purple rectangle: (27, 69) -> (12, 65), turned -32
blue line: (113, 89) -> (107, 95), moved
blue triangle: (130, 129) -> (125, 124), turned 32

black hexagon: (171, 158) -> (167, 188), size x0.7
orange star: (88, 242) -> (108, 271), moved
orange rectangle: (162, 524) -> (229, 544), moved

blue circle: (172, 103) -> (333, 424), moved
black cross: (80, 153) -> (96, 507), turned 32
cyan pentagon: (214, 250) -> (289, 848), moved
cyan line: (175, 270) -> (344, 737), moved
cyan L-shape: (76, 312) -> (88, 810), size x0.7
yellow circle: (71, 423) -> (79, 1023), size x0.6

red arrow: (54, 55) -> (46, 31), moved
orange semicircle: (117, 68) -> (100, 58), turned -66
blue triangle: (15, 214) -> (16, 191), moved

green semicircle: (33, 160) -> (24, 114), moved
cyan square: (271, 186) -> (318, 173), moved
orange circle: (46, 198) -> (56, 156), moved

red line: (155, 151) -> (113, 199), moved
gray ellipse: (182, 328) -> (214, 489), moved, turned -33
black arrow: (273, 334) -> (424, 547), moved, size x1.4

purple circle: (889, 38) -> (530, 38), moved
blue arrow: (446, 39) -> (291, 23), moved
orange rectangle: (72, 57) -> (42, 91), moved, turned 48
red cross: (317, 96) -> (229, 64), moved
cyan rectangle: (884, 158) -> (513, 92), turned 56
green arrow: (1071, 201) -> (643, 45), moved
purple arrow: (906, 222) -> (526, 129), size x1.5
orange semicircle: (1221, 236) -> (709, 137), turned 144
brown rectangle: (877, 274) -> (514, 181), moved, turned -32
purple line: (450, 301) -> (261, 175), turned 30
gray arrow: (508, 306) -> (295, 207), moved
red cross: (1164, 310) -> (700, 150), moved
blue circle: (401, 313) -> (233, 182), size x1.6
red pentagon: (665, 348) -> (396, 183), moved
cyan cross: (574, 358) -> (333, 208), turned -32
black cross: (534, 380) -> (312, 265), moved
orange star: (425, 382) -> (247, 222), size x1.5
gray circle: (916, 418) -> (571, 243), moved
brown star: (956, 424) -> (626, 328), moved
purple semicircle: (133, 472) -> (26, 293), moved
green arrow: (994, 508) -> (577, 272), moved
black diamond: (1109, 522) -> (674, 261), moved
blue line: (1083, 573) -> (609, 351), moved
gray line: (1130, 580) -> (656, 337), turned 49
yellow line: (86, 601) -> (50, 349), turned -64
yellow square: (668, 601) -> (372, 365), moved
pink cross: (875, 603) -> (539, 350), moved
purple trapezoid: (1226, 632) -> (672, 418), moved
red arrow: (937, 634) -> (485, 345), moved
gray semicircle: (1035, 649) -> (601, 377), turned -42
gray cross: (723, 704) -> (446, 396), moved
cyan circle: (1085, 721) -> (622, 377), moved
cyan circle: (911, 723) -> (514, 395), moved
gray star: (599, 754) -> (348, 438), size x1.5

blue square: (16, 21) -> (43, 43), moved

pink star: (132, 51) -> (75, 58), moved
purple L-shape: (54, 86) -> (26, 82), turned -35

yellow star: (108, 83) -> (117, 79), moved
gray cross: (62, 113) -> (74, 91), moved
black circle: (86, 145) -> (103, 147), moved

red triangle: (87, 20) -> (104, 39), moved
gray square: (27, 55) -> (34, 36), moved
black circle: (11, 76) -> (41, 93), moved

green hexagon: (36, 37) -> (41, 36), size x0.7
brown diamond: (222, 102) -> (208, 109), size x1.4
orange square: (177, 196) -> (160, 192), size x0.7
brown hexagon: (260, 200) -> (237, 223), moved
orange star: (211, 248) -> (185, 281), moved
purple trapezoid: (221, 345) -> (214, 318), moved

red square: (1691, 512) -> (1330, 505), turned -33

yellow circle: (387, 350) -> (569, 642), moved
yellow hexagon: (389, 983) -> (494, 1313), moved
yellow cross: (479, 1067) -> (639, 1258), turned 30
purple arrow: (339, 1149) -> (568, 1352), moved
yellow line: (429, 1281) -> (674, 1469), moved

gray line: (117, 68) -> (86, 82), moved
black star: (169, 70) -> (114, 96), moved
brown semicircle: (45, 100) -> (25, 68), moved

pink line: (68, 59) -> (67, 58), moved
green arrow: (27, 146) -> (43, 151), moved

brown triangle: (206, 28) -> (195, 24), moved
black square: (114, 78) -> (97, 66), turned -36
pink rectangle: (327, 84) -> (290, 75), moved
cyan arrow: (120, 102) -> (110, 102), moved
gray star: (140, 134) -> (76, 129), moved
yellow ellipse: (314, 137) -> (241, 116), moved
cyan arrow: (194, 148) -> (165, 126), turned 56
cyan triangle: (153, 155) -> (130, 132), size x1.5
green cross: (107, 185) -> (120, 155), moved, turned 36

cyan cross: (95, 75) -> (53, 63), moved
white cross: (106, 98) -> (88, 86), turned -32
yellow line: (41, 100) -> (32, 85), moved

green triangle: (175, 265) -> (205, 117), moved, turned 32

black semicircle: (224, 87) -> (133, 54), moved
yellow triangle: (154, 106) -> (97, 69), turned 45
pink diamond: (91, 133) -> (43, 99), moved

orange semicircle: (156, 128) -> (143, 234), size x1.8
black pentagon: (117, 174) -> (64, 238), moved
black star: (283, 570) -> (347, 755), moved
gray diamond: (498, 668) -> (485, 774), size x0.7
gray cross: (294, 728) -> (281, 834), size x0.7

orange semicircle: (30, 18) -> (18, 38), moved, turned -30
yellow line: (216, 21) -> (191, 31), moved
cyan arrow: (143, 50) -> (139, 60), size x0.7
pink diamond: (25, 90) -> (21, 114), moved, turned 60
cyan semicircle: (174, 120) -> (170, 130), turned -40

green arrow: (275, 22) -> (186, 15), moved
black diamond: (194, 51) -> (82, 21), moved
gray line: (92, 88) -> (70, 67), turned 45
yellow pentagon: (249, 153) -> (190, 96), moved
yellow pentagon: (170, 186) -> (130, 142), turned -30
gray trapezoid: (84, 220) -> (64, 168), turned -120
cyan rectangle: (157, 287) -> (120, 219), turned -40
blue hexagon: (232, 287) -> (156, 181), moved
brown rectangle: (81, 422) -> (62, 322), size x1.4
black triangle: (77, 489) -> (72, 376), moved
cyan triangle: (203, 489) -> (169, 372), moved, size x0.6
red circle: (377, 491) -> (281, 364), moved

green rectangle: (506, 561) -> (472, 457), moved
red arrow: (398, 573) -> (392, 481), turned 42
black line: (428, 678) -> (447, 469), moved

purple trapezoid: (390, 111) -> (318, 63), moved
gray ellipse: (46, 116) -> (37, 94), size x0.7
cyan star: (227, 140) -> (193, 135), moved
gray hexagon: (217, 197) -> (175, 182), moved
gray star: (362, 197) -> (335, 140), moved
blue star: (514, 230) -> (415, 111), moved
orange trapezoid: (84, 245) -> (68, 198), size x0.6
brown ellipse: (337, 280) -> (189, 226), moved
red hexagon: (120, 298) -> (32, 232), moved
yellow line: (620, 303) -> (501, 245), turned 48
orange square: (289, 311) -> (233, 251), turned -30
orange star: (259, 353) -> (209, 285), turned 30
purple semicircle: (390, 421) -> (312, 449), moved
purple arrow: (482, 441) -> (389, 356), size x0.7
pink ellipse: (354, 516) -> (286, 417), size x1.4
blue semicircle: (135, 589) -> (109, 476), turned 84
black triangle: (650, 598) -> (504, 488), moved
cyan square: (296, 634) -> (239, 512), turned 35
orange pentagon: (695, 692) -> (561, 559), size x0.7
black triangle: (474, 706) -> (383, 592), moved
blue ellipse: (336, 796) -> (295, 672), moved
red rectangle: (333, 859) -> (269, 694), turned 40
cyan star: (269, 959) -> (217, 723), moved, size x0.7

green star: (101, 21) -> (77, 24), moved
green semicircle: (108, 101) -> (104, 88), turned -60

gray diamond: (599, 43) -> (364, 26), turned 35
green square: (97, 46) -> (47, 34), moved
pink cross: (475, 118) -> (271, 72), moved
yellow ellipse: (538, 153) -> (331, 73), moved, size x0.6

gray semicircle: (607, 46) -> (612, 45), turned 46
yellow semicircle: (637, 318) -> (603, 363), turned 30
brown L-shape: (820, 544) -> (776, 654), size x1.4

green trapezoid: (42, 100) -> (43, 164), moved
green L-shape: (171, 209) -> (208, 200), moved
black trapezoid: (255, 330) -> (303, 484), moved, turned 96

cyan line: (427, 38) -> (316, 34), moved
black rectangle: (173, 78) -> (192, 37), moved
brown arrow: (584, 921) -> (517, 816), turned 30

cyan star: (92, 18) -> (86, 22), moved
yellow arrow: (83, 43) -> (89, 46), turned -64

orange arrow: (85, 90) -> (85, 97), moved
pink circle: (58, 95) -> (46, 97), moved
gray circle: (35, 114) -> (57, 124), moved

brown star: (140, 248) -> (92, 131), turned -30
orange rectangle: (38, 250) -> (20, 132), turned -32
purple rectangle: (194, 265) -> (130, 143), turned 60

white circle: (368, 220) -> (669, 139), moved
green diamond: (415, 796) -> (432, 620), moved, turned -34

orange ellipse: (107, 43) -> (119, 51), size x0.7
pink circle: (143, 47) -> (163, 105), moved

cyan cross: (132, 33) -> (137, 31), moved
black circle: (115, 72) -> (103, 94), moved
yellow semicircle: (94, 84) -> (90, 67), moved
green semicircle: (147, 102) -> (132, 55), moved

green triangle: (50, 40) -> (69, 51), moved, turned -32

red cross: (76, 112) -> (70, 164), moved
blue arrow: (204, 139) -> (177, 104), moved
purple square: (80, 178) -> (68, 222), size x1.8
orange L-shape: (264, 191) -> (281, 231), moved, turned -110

Task prompt
Your task is to copy each line of the data above that holds "pentagon".

Task response
cyan pentagon: (214, 250) -> (289, 848), moved
red pentagon: (665, 348) -> (396, 183), moved
black pentagon: (117, 174) -> (64, 238), moved
yellow pentagon: (249, 153) -> (190, 96), moved
yellow pentagon: (170, 186) -> (130, 142), turned -30
orange pentagon: (695, 692) -> (561, 559), size x0.7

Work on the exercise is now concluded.